Data listing
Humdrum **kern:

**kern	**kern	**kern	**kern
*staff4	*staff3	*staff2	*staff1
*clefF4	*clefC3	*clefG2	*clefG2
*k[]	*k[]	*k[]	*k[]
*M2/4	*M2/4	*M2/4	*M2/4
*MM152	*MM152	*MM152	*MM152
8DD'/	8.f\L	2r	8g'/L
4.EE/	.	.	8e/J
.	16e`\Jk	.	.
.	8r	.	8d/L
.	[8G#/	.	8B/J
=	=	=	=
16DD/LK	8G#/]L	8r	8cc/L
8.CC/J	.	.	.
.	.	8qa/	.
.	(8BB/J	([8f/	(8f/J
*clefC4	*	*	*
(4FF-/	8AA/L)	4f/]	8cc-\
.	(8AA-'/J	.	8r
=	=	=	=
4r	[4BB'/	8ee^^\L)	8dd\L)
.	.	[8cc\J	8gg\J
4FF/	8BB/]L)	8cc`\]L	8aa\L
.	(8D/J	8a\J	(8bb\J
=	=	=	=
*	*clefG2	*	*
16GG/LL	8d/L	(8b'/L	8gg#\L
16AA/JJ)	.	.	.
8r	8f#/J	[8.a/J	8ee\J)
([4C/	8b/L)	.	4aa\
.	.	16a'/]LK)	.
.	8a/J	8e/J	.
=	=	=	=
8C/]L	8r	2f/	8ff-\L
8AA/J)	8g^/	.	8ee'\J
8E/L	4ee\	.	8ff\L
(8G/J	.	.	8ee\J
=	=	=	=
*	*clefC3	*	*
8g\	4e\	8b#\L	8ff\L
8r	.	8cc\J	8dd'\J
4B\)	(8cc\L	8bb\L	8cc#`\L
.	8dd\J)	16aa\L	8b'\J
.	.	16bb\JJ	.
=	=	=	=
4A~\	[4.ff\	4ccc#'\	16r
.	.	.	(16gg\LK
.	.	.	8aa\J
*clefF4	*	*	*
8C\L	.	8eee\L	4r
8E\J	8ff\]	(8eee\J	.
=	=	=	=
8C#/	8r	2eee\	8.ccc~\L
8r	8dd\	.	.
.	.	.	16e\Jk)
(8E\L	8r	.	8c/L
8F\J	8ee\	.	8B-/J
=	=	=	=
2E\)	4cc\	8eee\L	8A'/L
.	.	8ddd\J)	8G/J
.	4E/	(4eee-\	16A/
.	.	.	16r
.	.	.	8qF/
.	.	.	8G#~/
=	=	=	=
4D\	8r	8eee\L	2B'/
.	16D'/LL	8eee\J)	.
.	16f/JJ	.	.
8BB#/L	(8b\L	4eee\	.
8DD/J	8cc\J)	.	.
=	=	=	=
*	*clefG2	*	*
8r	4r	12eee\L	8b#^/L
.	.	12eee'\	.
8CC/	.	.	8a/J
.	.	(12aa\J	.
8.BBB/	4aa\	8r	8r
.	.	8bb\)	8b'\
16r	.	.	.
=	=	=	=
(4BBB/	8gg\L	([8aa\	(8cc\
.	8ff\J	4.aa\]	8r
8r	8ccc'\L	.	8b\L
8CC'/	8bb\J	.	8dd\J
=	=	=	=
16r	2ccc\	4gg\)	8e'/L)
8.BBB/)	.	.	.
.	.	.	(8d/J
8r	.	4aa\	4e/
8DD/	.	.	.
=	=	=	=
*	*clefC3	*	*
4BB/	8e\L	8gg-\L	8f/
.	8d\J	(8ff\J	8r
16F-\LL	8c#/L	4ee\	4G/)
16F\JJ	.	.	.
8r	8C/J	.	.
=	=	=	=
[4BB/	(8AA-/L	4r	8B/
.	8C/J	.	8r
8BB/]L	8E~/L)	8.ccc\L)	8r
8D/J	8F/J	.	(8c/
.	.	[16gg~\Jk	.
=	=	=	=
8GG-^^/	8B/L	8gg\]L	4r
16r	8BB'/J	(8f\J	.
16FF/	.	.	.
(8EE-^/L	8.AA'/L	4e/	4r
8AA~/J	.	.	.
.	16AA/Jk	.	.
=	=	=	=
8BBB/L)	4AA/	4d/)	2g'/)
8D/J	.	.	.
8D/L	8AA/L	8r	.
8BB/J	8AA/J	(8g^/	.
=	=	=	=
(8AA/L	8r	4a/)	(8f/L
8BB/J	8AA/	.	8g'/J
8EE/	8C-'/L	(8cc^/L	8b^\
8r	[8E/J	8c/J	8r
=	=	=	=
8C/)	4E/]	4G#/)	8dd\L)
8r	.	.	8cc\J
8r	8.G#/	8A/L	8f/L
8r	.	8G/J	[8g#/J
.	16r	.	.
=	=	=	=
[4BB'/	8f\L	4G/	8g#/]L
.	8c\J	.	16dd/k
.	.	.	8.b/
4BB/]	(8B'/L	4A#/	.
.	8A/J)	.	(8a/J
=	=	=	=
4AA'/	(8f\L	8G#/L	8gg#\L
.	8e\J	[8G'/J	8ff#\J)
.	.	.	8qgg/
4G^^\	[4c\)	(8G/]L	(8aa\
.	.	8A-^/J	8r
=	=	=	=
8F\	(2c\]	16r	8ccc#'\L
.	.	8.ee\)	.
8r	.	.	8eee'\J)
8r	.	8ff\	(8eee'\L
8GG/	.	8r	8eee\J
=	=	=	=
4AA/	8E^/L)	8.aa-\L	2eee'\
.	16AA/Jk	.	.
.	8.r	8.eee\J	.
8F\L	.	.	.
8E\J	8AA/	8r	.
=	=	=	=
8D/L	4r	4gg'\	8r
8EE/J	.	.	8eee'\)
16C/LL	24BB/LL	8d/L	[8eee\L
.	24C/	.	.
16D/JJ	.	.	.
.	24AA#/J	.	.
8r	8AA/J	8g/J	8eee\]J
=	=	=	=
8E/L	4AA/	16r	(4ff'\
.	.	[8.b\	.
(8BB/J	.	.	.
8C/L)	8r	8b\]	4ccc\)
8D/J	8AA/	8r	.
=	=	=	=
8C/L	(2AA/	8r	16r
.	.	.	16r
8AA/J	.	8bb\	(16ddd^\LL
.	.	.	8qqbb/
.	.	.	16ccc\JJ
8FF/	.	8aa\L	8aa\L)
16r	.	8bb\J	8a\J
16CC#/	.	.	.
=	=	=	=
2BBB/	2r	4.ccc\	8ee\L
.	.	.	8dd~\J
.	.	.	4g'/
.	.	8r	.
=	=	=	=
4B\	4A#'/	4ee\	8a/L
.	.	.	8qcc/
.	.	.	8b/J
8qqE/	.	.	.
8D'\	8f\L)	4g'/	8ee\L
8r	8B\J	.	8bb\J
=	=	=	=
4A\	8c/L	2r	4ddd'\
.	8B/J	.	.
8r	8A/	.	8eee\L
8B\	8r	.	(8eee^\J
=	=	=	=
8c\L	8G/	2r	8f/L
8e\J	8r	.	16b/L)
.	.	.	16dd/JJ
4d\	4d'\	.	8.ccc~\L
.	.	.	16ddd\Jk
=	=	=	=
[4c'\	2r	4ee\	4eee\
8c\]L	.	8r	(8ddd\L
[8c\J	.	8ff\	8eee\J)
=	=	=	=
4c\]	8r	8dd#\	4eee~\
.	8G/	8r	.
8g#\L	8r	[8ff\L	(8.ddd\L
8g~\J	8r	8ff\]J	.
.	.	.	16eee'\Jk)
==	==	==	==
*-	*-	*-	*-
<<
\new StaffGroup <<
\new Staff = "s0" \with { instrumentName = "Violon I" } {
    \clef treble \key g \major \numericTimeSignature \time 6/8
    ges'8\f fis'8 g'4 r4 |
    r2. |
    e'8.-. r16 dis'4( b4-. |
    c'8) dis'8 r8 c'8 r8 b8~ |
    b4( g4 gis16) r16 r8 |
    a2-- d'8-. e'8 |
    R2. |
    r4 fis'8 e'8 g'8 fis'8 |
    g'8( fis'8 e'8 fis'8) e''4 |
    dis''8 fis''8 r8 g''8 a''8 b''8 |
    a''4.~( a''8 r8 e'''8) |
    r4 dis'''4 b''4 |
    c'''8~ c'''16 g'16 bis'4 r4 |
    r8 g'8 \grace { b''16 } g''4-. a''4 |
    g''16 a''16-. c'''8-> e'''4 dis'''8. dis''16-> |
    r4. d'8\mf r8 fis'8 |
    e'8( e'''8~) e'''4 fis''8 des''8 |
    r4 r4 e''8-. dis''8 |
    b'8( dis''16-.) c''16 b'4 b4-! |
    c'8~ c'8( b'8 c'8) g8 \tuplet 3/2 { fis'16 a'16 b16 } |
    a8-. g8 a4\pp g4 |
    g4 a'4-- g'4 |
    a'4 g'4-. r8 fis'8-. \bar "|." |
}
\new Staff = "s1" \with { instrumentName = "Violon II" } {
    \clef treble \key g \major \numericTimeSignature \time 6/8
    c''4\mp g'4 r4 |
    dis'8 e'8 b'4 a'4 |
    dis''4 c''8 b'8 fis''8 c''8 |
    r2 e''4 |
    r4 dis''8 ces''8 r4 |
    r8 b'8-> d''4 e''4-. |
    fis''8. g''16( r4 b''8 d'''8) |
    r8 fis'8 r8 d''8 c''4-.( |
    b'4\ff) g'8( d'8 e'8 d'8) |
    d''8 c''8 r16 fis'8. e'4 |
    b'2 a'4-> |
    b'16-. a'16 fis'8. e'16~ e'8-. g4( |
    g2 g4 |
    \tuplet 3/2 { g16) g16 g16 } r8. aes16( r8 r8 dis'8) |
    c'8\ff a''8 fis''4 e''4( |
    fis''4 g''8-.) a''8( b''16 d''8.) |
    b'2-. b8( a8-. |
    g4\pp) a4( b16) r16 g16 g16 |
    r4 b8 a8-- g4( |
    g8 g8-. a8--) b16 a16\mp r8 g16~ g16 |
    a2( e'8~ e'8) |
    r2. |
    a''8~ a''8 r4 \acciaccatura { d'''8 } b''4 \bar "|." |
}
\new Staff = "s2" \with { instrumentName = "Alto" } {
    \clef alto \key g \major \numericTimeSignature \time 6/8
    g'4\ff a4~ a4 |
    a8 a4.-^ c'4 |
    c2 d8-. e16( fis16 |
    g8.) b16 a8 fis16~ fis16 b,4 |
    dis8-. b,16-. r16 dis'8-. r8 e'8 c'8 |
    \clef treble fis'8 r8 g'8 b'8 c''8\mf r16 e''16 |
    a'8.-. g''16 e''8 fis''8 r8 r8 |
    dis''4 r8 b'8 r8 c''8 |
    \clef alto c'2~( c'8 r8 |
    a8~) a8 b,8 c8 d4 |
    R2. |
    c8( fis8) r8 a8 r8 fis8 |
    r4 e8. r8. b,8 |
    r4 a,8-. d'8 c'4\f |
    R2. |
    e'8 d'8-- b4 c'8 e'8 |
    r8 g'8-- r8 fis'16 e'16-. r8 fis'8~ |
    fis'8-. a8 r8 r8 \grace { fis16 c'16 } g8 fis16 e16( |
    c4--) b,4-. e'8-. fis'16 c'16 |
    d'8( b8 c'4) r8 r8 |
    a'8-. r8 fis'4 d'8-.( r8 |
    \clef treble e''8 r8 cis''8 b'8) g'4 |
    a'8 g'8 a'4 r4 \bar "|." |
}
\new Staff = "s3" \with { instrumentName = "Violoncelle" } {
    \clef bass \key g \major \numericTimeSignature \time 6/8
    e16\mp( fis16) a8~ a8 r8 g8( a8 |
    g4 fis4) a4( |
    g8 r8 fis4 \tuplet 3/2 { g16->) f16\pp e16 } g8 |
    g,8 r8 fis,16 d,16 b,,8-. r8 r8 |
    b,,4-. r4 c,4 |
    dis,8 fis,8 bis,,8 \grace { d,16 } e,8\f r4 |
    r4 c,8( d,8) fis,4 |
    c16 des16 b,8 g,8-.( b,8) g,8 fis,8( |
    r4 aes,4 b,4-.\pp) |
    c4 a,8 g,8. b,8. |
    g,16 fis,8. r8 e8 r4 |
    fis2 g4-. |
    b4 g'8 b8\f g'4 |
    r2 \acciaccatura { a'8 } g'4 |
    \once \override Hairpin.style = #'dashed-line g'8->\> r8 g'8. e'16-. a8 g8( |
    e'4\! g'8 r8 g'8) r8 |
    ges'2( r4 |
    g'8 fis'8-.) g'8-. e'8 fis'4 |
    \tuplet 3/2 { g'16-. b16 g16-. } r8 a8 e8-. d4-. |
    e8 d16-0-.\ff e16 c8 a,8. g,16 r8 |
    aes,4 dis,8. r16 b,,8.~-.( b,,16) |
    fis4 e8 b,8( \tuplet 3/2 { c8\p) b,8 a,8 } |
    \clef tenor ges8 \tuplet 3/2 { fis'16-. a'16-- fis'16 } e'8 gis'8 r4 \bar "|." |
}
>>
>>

| Instructions for the task |
Please identify every line above containing the string "with" and copy each of those lines in full. Uppercase and lowercase count as different.

| Worked answer |
\new Staff = "s0" \with { instrumentName = "Violon I" } {
\new Staff = "s1" \with { instrumentName = "Violon II" } {
\new Staff = "s2" \with { instrumentName = "Alto" } {
\new Staff = "s3" \with { instrumentName = "Violoncelle" } {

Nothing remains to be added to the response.